Among the entries that follow, find every line with the word "teddy" and list it.
Start of Block
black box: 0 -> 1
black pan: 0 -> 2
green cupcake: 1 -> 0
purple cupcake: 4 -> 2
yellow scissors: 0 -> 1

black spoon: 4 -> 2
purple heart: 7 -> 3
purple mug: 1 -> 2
End of Block
Start of Block
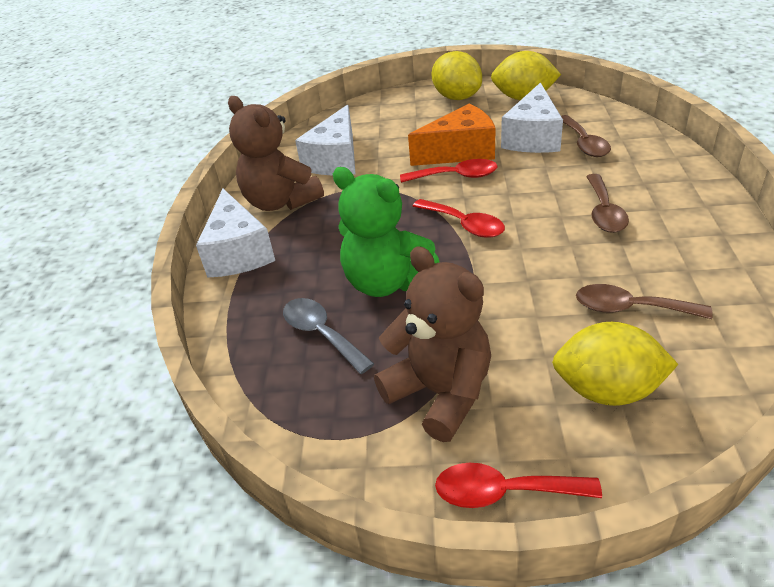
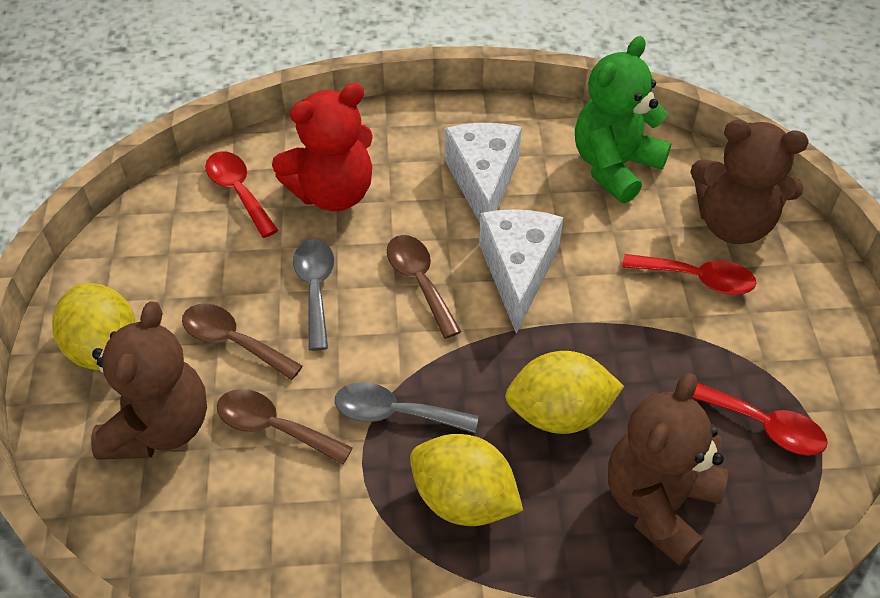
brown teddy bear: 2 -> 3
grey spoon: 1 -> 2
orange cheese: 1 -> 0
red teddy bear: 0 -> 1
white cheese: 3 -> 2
End of Block
**Output of the task**
brown teddy bear: 2 -> 3
red teddy bear: 0 -> 1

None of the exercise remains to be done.